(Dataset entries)
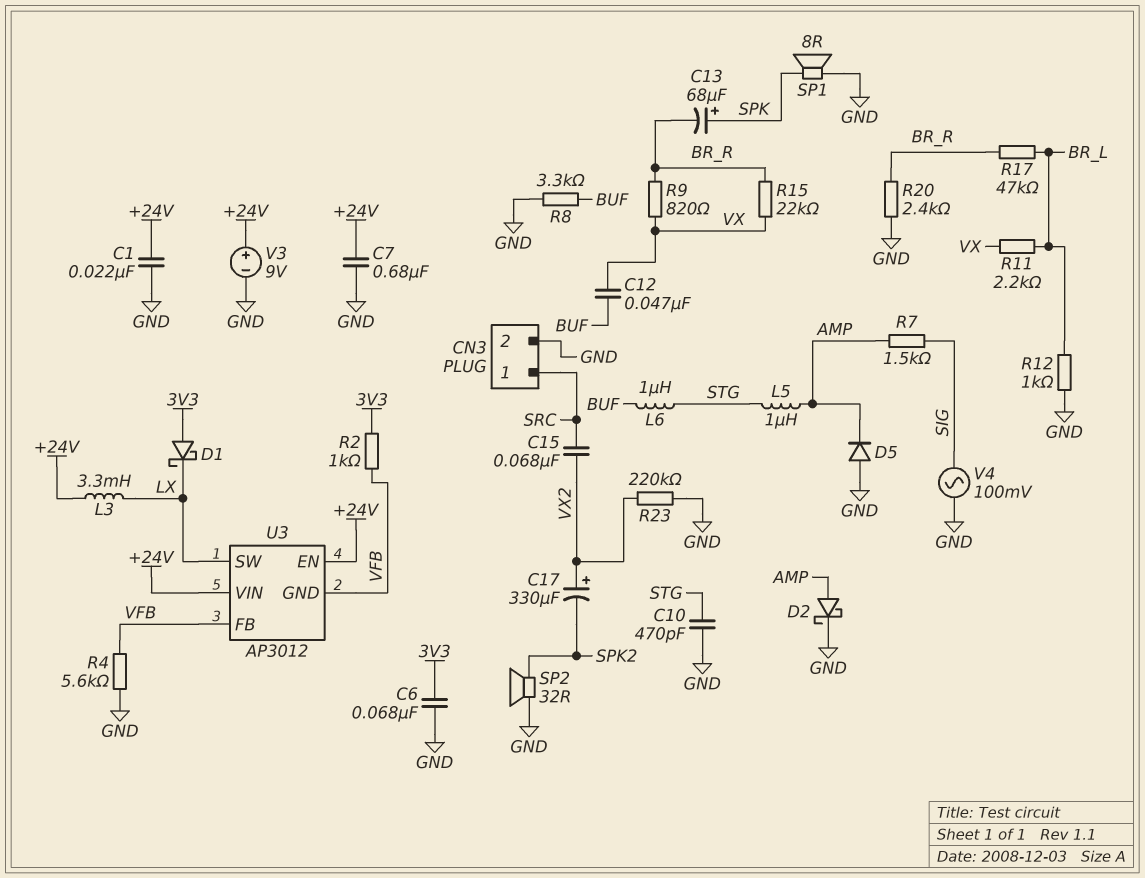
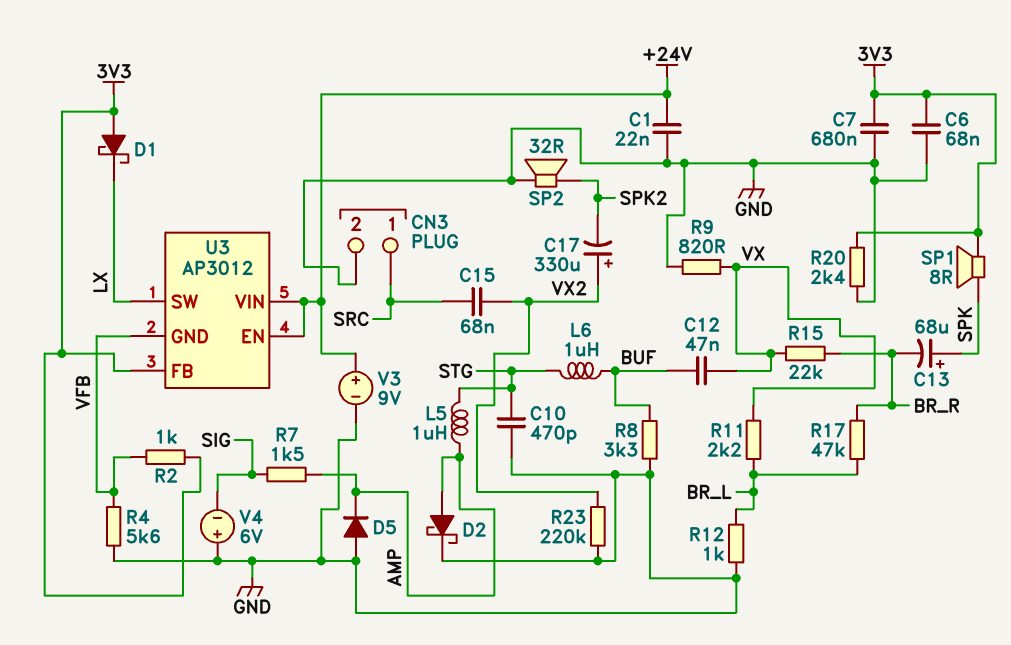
C7: 680nF (+24V, GND) -> 680nF (3V3, GND)
L3: 3.3mH (+24V, LX) -> none
R9: 820 (BR_R, VX) -> 820 (GND, VX)
R20: 2.4k (BR_R, GND) -> 2.4k (3V3, GND)
SP1: speaker 8R (GND, SPK) -> speaker 8R (3V3, SPK)
U3 pin FB: VFB -> 3V3
V4: AC 100mV (GND, SIG) -> 6V (plus GND, minus SIG)

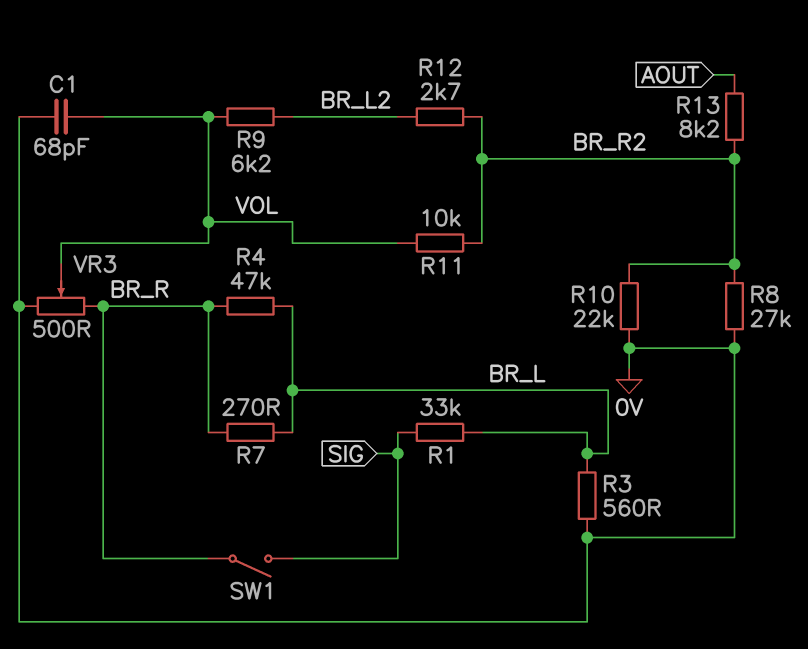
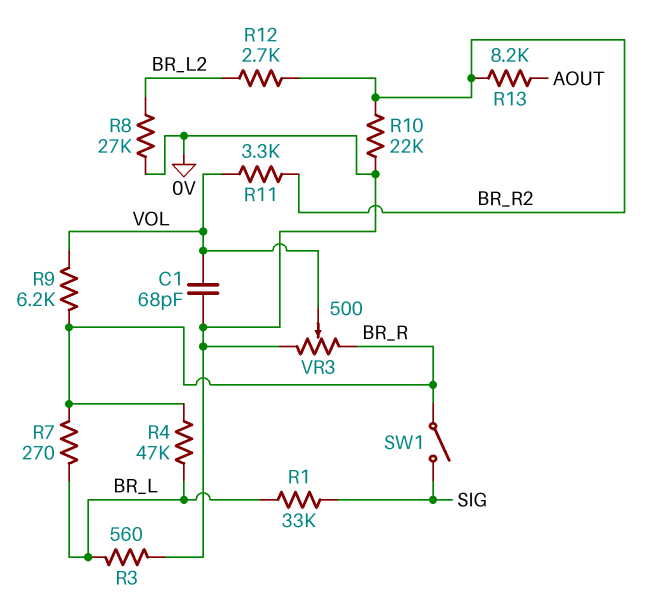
R8: 27k (0V, BR_R2) -> 27k (0V, BR_L2)
R9: 6.2k (BR_L2, VOL) -> 6.2k (BR_R, VOL)
R11: 10k (BR_R2, VOL) -> 3.3k (BR_R2, VOL)

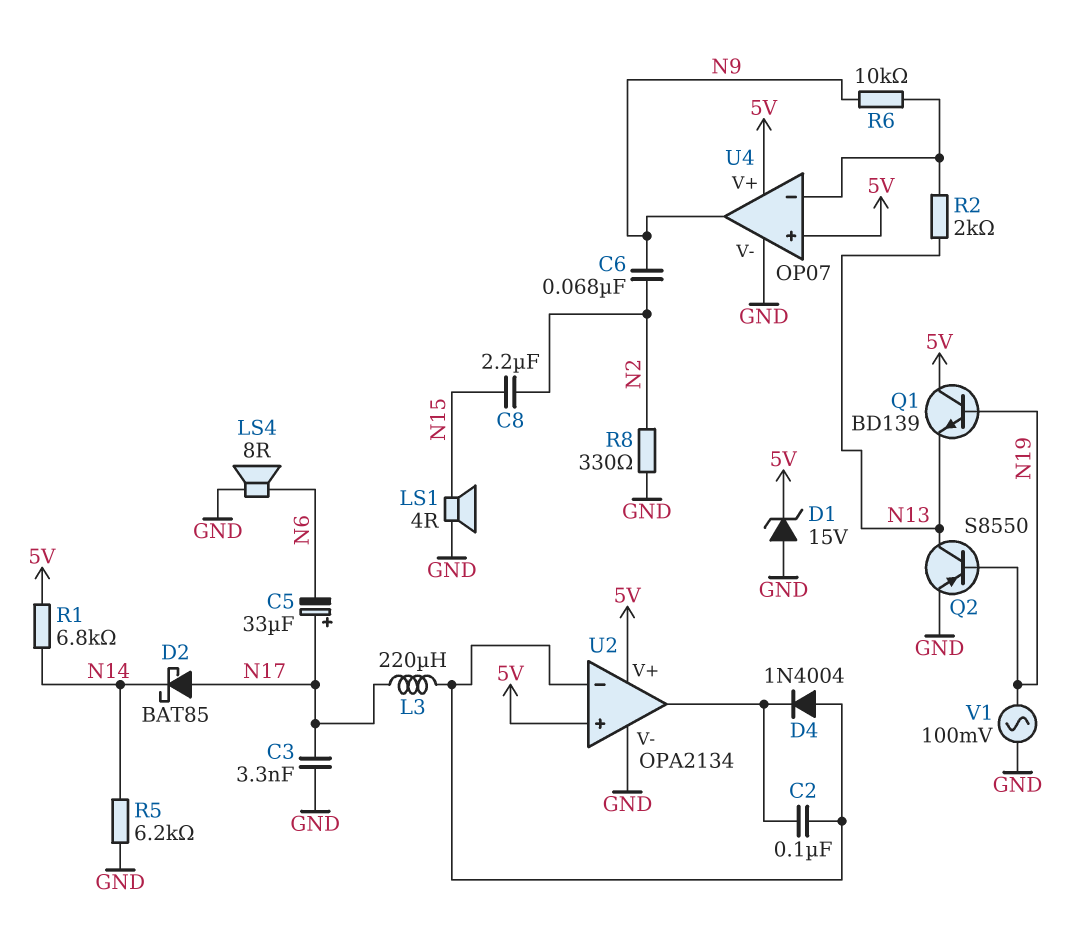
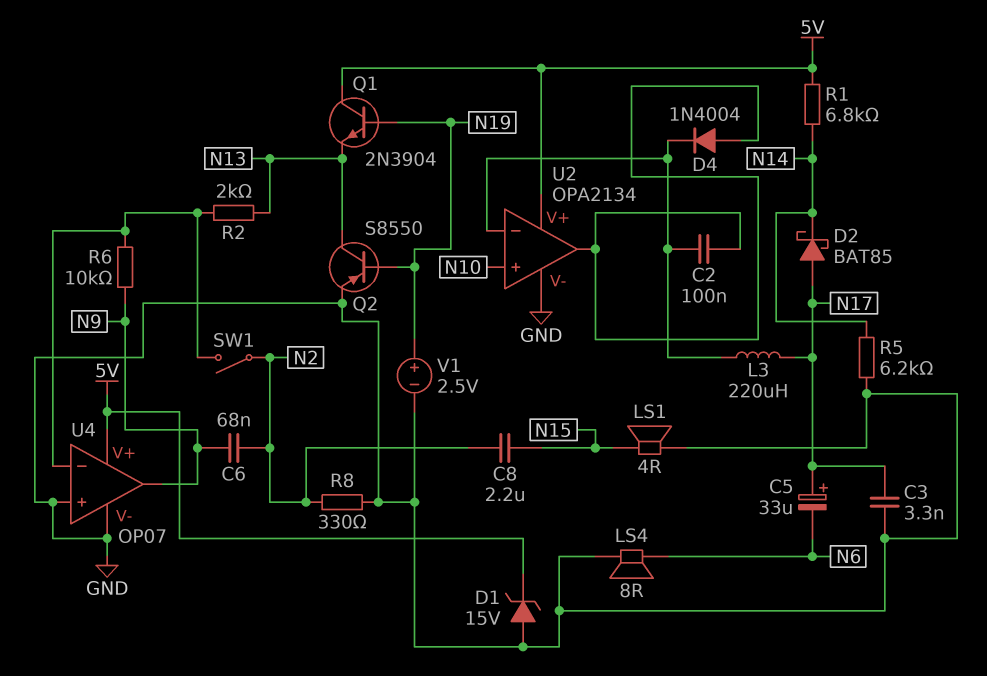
D4: diode 1N4004 (A U2/in-, K U2/out) -> diode 1N4004 (A U2/out, K U2/in-)
Q1: NPN BD139 (B N19, C 5V, E N13) -> NPN 2N3904 (B N19, C 5V, E N13)
SW1: none -> switch (N2, U4/in-)
U2 pin in+: 5V -> N10
U4 pin in+: 5V -> GND
V1: AC 100mV (GND, N19) -> 2.5V (plus N19, minus GND)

→ About this task
For every entry above, please output the text exactly and leave any picture behind.

→ Output for this exercise
C7: 680nF (+24V, GND) -> 680nF (3V3, GND)
L3: 3.3mH (+24V, LX) -> none
R9: 820 (BR_R, VX) -> 820 (GND, VX)
R20: 2.4k (BR_R, GND) -> 2.4k (3V3, GND)
SP1: speaker 8R (GND, SPK) -> speaker 8R (3V3, SPK)
U3 pin FB: VFB -> 3V3
V4: AC 100mV (GND, SIG) -> 6V (plus GND, minus SIG)

R8: 27k (0V, BR_R2) -> 27k (0V, BR_L2)
R9: 6.2k (BR_L2, VOL) -> 6.2k (BR_R, VOL)
R11: 10k (BR_R2, VOL) -> 3.3k (BR_R2, VOL)

D4: diode 1N4004 (A U2/in-, K U2/out) -> diode 1N4004 (A U2/out, K U2/in-)
Q1: NPN BD139 (B N19, C 5V, E N13) -> NPN 2N3904 (B N19, C 5V, E N13)
SW1: none -> switch (N2, U4/in-)
U2 pin in+: 5V -> N10
U4 pin in+: 5V -> GND
V1: AC 100mV (GND, N19) -> 2.5V (plus N19, minus GND)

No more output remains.